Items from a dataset
****************************************

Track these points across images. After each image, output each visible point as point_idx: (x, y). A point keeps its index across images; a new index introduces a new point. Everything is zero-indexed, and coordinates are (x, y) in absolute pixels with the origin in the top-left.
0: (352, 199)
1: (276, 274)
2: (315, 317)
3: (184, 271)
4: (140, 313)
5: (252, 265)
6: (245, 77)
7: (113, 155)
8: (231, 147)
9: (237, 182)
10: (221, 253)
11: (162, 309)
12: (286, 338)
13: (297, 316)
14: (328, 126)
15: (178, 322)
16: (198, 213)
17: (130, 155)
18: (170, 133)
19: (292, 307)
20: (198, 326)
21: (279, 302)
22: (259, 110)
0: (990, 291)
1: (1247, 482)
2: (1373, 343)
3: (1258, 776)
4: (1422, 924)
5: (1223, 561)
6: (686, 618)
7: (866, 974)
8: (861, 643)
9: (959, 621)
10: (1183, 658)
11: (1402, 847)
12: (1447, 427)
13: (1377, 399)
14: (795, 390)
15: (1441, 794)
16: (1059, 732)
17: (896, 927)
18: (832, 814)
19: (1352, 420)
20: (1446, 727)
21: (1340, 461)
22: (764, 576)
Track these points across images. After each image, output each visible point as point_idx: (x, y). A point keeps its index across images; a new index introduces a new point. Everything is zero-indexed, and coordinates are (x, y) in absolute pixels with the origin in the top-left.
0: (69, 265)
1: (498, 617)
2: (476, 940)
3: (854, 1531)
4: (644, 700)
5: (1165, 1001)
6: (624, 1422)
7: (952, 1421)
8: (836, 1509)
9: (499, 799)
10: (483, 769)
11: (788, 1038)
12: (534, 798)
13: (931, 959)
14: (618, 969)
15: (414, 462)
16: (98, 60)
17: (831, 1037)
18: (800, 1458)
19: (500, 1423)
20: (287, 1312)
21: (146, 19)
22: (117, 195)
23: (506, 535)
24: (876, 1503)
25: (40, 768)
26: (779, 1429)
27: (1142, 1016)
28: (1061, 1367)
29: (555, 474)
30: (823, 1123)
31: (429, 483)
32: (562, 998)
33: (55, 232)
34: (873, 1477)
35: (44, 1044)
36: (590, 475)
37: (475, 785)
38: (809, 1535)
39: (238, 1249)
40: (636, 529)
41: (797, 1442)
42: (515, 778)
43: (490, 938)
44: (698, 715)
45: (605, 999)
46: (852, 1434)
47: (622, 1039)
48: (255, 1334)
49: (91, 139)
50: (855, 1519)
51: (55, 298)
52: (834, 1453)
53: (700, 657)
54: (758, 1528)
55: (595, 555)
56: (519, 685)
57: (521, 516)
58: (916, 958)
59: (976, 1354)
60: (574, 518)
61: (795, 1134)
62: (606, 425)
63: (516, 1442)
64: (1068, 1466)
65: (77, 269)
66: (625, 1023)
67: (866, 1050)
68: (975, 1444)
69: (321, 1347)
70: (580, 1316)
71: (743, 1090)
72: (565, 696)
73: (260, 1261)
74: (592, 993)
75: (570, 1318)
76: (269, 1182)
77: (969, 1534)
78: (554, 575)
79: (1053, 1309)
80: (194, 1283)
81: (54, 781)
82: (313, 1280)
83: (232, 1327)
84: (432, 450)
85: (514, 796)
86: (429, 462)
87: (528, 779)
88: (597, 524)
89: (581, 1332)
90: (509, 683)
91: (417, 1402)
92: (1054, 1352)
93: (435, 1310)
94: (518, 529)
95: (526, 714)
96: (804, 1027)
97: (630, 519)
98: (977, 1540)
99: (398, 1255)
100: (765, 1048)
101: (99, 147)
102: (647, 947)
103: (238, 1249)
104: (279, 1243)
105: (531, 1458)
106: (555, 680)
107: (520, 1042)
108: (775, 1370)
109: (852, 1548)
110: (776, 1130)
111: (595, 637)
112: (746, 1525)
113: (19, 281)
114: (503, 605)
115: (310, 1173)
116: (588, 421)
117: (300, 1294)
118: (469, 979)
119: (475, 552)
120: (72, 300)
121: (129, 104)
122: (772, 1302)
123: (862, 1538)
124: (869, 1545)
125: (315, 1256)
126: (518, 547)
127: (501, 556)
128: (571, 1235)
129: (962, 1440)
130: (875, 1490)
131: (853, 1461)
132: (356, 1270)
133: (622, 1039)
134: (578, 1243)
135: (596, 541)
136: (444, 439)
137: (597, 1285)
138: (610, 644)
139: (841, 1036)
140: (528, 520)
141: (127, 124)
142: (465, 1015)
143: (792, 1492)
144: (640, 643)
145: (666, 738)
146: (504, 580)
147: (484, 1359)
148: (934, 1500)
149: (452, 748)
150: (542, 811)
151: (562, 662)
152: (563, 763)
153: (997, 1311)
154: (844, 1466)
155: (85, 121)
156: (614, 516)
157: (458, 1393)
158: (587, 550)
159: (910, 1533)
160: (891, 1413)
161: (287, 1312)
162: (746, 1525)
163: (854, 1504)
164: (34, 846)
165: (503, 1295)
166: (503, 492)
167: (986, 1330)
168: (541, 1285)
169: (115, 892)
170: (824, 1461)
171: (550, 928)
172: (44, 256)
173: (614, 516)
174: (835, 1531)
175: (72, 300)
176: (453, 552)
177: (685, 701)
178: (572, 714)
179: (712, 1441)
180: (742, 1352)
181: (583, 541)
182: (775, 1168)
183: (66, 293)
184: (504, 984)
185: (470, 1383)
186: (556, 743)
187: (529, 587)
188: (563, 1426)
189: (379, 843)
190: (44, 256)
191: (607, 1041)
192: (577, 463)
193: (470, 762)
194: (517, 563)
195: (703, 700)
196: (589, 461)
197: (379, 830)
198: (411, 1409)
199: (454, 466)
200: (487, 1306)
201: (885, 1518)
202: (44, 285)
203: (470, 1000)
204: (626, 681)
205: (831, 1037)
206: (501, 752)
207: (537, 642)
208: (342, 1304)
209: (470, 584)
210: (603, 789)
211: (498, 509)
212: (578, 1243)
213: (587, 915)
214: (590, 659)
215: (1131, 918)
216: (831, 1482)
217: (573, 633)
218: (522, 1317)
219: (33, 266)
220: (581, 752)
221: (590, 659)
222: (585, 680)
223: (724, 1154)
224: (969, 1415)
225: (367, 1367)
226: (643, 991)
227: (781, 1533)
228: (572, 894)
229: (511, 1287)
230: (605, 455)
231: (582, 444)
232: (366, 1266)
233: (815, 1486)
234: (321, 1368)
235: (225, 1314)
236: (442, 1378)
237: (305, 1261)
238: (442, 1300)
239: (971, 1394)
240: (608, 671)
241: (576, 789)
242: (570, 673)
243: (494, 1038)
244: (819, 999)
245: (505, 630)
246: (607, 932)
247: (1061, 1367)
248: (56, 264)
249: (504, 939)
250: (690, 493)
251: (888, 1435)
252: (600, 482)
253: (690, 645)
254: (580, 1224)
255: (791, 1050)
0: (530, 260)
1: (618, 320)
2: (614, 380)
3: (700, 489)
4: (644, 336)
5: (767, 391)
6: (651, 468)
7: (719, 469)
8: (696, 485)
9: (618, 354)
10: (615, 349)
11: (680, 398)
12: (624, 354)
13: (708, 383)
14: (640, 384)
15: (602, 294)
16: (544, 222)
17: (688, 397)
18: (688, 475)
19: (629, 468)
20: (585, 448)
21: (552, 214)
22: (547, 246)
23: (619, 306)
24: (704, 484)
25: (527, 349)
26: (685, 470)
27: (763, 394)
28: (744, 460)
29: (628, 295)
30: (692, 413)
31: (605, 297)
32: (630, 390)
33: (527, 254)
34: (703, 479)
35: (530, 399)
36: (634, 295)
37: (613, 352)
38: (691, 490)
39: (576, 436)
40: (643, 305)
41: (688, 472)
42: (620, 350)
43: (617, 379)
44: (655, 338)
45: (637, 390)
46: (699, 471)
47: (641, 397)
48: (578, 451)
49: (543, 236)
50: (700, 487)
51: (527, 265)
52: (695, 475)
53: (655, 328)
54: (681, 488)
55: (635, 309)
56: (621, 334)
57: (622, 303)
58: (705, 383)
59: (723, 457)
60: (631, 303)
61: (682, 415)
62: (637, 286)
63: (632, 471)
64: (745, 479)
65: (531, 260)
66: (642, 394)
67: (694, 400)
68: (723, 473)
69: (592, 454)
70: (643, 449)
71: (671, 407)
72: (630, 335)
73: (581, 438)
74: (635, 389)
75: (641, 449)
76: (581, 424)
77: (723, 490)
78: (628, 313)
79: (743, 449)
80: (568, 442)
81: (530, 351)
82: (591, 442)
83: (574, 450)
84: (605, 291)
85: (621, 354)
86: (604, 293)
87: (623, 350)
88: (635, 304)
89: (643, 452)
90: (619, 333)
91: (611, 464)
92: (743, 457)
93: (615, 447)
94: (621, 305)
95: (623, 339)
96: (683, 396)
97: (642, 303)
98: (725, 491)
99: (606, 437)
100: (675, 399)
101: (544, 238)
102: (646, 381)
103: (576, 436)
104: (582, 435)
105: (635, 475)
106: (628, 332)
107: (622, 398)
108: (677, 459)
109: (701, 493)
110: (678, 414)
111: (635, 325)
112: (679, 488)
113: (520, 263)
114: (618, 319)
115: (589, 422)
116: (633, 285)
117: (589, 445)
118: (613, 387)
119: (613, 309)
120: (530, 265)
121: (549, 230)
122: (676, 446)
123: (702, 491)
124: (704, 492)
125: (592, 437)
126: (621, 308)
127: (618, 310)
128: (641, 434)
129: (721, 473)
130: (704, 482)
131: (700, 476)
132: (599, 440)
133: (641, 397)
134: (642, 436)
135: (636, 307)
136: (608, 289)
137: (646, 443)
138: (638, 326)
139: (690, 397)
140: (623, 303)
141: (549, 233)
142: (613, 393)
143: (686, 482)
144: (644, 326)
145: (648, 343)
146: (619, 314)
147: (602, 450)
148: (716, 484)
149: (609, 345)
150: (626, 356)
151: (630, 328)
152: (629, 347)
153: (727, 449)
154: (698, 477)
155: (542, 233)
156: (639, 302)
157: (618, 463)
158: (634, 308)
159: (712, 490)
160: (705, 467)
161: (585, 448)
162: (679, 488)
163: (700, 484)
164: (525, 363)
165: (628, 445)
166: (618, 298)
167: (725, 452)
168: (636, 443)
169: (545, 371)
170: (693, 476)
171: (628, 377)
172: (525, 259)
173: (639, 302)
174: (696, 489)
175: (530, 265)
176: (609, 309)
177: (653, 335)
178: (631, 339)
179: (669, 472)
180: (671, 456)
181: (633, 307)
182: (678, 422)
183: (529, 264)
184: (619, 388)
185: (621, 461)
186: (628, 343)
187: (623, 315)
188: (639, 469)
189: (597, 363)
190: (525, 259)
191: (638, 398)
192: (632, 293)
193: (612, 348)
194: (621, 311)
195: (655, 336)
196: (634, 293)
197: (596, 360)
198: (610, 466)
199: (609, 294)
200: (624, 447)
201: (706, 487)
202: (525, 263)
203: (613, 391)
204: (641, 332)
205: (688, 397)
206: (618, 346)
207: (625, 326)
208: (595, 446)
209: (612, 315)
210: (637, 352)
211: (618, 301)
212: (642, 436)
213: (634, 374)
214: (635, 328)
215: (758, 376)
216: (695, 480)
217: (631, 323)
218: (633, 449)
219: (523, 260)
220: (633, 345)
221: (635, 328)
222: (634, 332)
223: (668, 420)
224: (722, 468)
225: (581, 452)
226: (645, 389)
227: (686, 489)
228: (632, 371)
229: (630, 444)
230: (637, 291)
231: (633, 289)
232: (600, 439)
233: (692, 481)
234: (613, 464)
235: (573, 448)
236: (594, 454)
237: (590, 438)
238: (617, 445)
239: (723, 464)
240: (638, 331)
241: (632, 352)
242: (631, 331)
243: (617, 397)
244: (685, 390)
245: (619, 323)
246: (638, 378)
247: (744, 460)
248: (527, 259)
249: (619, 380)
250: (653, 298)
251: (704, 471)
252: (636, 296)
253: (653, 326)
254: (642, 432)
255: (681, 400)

****************************************

Given exercise: Starting at the beginning of the items and ending at the line containing "6: (686, 618)", repeat those lines with "top-left" swapped for "upper-left". Leave everything else unchanged.

Solution for this task:
Track these points across images. After each image, output each visible point as point_idx: (x, y). A point keeps its index across images; a new index introduces a new point. Everything is zero-indexed, and coordinates are (x, y) in absolute pixels with the origin in the upper-left.
0: (352, 199)
1: (276, 274)
2: (315, 317)
3: (184, 271)
4: (140, 313)
5: (252, 265)
6: (245, 77)
7: (113, 155)
8: (231, 147)
9: (237, 182)
10: (221, 253)
11: (162, 309)
12: (286, 338)
13: (297, 316)
14: (328, 126)
15: (178, 322)
16: (198, 213)
17: (130, 155)
18: (170, 133)
19: (292, 307)
20: (198, 326)
21: (279, 302)
22: (259, 110)
0: (990, 291)
1: (1247, 482)
2: (1373, 343)
3: (1258, 776)
4: (1422, 924)
5: (1223, 561)
6: (686, 618)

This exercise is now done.